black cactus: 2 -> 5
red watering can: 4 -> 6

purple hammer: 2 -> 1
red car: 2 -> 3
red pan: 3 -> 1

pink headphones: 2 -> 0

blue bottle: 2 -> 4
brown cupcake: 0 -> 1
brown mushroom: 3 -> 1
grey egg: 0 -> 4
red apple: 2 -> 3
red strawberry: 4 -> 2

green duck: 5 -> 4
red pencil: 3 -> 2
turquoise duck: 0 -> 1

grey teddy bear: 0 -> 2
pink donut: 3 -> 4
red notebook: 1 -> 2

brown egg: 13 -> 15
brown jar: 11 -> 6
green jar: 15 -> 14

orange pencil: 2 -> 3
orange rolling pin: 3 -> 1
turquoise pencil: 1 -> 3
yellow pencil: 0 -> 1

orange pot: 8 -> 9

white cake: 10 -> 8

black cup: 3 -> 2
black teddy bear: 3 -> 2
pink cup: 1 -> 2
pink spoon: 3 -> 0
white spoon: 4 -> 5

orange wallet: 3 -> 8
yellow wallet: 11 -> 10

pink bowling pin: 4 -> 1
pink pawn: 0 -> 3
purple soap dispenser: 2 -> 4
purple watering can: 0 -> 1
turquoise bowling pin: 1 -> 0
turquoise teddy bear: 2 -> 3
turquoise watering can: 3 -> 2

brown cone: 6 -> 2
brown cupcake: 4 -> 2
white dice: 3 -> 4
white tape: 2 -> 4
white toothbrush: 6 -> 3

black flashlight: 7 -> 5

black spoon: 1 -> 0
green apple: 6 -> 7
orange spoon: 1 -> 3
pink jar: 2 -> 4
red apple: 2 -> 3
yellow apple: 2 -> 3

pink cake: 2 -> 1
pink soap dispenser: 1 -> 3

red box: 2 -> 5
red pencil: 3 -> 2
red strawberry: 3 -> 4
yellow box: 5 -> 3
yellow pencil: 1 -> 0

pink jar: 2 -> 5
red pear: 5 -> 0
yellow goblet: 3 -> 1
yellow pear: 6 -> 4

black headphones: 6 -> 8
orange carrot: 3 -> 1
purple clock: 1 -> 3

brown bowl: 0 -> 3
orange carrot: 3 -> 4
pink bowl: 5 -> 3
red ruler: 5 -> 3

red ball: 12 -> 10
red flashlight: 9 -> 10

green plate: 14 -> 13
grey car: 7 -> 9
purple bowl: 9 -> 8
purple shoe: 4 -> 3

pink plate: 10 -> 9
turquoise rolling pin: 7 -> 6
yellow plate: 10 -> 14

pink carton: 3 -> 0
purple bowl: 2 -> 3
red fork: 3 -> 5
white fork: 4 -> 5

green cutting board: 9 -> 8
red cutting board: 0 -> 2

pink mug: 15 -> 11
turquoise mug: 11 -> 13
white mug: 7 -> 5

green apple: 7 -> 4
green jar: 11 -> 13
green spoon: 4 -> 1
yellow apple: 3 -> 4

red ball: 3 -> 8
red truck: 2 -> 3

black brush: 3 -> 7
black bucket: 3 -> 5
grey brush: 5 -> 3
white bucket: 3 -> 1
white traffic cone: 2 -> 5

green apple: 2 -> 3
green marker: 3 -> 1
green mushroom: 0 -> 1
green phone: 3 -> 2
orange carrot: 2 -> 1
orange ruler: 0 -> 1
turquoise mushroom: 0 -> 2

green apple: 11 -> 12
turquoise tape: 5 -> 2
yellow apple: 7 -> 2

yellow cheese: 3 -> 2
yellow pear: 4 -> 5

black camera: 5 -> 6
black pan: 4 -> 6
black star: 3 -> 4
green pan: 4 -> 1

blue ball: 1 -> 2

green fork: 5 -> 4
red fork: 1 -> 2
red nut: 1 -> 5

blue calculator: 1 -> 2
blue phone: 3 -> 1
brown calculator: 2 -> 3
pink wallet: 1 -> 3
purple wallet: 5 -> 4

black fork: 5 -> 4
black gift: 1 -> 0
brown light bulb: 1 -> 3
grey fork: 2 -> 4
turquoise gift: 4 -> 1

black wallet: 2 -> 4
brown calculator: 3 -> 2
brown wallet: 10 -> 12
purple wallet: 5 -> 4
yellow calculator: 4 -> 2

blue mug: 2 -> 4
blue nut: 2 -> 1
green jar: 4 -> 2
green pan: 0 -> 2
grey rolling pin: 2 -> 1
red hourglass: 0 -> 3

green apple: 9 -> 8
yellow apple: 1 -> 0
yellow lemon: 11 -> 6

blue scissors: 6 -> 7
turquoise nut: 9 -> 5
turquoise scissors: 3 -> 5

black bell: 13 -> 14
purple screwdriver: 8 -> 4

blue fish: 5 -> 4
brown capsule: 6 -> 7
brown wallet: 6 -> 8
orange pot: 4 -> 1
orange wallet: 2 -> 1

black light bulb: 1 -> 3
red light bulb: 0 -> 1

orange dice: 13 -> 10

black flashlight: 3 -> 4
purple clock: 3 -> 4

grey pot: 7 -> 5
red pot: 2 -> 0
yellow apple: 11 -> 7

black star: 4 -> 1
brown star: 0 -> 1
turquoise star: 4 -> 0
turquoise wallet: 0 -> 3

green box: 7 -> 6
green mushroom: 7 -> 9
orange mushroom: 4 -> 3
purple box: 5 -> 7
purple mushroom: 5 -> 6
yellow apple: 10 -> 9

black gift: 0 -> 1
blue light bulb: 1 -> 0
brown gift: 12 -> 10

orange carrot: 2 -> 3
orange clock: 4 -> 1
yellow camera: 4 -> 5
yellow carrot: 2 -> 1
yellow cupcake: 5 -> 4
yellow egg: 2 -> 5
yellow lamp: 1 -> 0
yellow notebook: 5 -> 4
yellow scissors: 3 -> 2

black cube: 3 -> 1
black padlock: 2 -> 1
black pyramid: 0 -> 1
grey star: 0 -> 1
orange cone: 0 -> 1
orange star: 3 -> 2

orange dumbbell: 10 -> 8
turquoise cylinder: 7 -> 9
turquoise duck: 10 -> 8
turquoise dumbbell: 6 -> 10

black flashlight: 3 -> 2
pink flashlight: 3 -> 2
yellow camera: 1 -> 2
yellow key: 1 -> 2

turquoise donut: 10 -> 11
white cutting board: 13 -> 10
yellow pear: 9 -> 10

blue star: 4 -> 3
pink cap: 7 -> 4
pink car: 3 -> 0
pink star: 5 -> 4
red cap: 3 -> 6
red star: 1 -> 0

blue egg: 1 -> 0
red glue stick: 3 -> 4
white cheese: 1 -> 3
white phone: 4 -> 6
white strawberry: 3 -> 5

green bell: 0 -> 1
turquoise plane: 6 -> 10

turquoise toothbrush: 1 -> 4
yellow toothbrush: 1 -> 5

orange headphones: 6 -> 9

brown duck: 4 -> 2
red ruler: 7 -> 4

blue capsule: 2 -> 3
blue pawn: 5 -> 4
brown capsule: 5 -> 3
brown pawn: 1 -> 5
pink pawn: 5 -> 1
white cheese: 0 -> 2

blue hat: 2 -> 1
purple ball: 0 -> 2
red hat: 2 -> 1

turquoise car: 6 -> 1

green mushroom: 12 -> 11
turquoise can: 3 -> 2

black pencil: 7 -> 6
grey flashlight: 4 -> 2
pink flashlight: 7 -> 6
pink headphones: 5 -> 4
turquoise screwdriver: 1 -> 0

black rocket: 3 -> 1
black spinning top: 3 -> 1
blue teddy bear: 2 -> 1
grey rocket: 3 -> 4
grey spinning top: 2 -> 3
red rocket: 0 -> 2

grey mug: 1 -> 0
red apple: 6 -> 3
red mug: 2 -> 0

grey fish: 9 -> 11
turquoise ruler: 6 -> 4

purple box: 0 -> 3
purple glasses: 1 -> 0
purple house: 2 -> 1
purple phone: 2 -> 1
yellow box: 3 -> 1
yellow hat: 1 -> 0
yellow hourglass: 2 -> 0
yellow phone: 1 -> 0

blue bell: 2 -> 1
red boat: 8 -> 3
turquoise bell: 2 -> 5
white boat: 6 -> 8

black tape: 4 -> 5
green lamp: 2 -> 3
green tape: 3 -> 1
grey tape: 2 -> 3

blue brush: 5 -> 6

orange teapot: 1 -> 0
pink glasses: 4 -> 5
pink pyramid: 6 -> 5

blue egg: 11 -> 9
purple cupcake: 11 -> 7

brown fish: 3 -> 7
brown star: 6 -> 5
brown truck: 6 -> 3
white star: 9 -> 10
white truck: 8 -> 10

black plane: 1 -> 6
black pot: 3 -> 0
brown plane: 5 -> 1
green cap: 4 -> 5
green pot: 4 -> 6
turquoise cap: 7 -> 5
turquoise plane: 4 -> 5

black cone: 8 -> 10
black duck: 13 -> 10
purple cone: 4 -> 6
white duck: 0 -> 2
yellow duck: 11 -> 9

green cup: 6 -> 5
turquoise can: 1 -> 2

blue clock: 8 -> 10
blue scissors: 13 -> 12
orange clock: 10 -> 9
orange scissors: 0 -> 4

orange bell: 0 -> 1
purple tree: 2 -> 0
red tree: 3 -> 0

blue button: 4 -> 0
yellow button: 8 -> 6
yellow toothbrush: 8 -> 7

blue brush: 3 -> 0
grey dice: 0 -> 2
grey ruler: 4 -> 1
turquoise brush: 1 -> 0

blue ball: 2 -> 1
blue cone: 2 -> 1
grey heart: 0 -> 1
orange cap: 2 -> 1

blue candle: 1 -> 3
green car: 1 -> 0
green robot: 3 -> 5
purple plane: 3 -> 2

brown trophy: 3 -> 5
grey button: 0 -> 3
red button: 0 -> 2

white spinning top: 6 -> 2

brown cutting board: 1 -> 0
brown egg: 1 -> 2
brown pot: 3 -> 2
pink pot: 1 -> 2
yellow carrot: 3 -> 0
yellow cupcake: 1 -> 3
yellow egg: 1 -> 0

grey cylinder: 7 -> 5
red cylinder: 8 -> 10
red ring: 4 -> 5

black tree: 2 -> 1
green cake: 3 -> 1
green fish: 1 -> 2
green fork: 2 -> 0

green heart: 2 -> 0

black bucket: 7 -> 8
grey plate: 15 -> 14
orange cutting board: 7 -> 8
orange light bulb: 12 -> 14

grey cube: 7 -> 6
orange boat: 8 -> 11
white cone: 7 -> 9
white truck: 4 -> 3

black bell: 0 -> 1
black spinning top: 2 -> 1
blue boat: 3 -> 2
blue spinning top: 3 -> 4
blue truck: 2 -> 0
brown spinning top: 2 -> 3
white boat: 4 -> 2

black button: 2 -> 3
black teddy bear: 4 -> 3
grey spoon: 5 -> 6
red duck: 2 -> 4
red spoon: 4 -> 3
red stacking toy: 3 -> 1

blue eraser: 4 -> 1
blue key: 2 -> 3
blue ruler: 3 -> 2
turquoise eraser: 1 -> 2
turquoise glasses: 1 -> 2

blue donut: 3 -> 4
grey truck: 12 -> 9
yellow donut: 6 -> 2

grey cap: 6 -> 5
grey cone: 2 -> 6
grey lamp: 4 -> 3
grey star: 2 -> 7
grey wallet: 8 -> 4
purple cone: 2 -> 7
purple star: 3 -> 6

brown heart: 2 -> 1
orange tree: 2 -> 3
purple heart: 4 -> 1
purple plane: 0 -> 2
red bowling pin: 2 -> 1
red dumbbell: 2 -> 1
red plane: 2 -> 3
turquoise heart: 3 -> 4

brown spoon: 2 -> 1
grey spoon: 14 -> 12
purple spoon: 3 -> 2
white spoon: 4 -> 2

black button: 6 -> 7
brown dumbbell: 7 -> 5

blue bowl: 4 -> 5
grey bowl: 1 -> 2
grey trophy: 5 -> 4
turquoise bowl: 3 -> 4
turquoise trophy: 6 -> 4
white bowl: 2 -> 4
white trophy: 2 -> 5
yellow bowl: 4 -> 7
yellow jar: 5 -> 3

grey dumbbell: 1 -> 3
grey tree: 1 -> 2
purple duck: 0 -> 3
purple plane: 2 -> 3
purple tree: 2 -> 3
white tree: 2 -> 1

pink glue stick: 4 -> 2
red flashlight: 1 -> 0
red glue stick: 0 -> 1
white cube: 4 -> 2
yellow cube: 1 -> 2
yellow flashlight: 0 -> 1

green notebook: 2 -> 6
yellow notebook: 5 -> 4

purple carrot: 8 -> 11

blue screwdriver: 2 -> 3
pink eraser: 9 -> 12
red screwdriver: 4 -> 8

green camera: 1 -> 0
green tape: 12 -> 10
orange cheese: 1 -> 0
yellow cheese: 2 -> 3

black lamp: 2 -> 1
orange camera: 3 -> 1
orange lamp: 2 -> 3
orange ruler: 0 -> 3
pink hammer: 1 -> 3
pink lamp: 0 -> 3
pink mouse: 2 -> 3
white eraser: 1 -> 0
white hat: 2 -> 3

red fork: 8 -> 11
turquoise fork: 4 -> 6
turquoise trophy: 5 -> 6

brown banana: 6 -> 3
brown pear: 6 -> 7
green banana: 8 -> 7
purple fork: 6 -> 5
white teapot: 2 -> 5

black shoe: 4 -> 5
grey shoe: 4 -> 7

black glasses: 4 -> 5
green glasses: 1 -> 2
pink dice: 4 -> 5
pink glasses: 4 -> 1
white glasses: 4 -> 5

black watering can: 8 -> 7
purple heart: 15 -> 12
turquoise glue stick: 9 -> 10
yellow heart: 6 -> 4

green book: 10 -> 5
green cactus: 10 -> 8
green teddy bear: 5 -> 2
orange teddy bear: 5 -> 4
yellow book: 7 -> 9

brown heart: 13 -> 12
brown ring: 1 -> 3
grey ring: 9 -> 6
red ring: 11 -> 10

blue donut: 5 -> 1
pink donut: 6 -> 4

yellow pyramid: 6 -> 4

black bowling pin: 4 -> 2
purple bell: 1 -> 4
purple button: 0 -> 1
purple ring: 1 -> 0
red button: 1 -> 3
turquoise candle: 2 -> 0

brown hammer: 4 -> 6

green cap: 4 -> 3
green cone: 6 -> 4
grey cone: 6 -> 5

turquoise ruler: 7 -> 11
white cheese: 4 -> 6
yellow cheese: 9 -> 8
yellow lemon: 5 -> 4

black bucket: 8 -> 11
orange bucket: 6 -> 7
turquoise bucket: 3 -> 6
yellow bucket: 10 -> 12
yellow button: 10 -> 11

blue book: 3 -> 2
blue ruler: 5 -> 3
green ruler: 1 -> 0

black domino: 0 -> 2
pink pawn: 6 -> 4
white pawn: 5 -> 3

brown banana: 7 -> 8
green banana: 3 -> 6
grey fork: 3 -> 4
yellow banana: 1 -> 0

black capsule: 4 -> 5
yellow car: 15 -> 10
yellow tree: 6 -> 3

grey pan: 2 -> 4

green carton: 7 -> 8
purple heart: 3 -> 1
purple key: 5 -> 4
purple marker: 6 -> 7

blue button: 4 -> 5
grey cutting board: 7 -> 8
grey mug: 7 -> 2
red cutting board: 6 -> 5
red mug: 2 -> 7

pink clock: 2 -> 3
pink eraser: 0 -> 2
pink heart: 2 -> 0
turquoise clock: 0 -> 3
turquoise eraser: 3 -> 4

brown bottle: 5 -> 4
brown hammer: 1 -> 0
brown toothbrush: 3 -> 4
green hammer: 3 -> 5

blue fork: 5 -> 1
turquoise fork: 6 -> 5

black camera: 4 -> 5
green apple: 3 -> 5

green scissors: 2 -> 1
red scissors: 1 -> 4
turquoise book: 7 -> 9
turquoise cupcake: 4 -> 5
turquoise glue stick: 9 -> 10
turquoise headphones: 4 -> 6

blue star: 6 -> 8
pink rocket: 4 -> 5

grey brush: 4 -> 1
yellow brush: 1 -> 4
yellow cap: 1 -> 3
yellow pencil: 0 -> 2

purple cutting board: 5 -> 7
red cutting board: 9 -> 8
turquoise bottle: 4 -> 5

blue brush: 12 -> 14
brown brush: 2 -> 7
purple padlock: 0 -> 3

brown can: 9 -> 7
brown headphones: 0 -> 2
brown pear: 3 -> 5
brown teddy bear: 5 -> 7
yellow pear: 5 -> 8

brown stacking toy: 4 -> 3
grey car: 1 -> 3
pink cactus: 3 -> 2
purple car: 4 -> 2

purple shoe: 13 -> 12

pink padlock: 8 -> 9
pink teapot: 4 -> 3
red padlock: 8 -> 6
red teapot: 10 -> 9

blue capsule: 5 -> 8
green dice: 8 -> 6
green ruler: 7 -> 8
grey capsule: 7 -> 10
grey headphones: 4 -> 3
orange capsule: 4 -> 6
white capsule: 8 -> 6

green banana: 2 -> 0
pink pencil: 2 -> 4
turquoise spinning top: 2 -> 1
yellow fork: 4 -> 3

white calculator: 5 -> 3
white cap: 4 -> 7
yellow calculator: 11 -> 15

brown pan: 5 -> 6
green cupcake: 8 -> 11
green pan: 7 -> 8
####
§ **BRIEF**: Look above for the line that contains "red fork: 3 -> 5". Starting there, transcribe every line exactly until you have copied the line that contains "brown light bulb: 1 -> 3".

§ **TASK OUTPUT**:
red fork: 3 -> 5
white fork: 4 -> 5

green cutting board: 9 -> 8
red cutting board: 0 -> 2

pink mug: 15 -> 11
turquoise mug: 11 -> 13
white mug: 7 -> 5

green apple: 7 -> 4
green jar: 11 -> 13
green spoon: 4 -> 1
yellow apple: 3 -> 4

red ball: 3 -> 8
red truck: 2 -> 3

black brush: 3 -> 7
black bucket: 3 -> 5
grey brush: 5 -> 3
white bucket: 3 -> 1
white traffic cone: 2 -> 5

green apple: 2 -> 3
green marker: 3 -> 1
green mushroom: 0 -> 1
green phone: 3 -> 2
orange carrot: 2 -> 1
orange ruler: 0 -> 1
turquoise mushroom: 0 -> 2

green apple: 11 -> 12
turquoise tape: 5 -> 2
yellow apple: 7 -> 2

yellow cheese: 3 -> 2
yellow pear: 4 -> 5

black camera: 5 -> 6
black pan: 4 -> 6
black star: 3 -> 4
green pan: 4 -> 1

blue ball: 1 -> 2

green fork: 5 -> 4
red fork: 1 -> 2
red nut: 1 -> 5

blue calculator: 1 -> 2
blue phone: 3 -> 1
brown calculator: 2 -> 3
pink wallet: 1 -> 3
purple wallet: 5 -> 4

black fork: 5 -> 4
black gift: 1 -> 0
brown light bulb: 1 -> 3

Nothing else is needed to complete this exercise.